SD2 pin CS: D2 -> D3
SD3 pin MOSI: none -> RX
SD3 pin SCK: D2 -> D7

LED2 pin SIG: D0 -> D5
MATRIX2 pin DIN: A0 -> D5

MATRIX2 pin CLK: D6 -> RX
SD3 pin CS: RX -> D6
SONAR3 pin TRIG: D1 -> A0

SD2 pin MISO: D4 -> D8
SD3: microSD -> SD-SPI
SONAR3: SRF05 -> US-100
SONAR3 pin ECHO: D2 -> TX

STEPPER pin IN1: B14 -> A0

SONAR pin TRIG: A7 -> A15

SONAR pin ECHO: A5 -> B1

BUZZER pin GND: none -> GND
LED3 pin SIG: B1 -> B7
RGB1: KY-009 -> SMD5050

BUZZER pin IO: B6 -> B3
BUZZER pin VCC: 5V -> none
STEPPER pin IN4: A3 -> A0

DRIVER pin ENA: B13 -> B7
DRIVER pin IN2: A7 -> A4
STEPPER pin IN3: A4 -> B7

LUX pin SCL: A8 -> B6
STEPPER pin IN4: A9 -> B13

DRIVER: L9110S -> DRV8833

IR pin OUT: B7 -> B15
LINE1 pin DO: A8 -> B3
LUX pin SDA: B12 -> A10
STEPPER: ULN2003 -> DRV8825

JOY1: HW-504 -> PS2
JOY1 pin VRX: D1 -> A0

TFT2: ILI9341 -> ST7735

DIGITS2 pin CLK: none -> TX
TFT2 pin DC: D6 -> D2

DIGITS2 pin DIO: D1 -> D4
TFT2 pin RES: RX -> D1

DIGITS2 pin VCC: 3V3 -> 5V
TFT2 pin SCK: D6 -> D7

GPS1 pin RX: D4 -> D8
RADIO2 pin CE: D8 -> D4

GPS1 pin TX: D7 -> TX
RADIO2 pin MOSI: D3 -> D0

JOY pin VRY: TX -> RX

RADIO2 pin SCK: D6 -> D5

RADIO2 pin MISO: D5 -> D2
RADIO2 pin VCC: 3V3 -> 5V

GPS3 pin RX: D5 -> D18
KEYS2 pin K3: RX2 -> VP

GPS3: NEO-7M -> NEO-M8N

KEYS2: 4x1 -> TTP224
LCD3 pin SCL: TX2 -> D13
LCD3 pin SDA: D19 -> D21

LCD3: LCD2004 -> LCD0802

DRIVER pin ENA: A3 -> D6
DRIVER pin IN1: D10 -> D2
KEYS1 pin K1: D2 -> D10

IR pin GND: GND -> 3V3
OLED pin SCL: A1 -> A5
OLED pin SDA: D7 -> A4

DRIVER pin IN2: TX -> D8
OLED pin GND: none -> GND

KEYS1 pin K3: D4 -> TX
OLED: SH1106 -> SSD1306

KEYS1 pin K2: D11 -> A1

• **WHAT THIS TASK INVOLVES**
Repeat exactly the lines of the listing above, from the one with "LUX pin SCL: A8 -> B6" down to the one with "OLED pin SDA: D7 -> A4"; both of those lines belong in the range.

• **ANSWER SECTION**
LUX pin SCL: A8 -> B6
STEPPER pin IN4: A9 -> B13

DRIVER: L9110S -> DRV8833

IR pin OUT: B7 -> B15
LINE1 pin DO: A8 -> B3
LUX pin SDA: B12 -> A10
STEPPER: ULN2003 -> DRV8825

JOY1: HW-504 -> PS2
JOY1 pin VRX: D1 -> A0

TFT2: ILI9341 -> ST7735

DIGITS2 pin CLK: none -> TX
TFT2 pin DC: D6 -> D2

DIGITS2 pin DIO: D1 -> D4
TFT2 pin RES: RX -> D1

DIGITS2 pin VCC: 3V3 -> 5V
TFT2 pin SCK: D6 -> D7

GPS1 pin RX: D4 -> D8
RADIO2 pin CE: D8 -> D4

GPS1 pin TX: D7 -> TX
RADIO2 pin MOSI: D3 -> D0

JOY pin VRY: TX -> RX

RADIO2 pin SCK: D6 -> D5

RADIO2 pin MISO: D5 -> D2
RADIO2 pin VCC: 3V3 -> 5V

GPS3 pin RX: D5 -> D18
KEYS2 pin K3: RX2 -> VP

GPS3: NEO-7M -> NEO-M8N

KEYS2: 4x1 -> TTP224
LCD3 pin SCL: TX2 -> D13
LCD3 pin SDA: D19 -> D21

LCD3: LCD2004 -> LCD0802

DRIVER pin ENA: A3 -> D6
DRIVER pin IN1: D10 -> D2
KEYS1 pin K1: D2 -> D10

IR pin GND: GND -> 3V3
OLED pin SCL: A1 -> A5
OLED pin SDA: D7 -> A4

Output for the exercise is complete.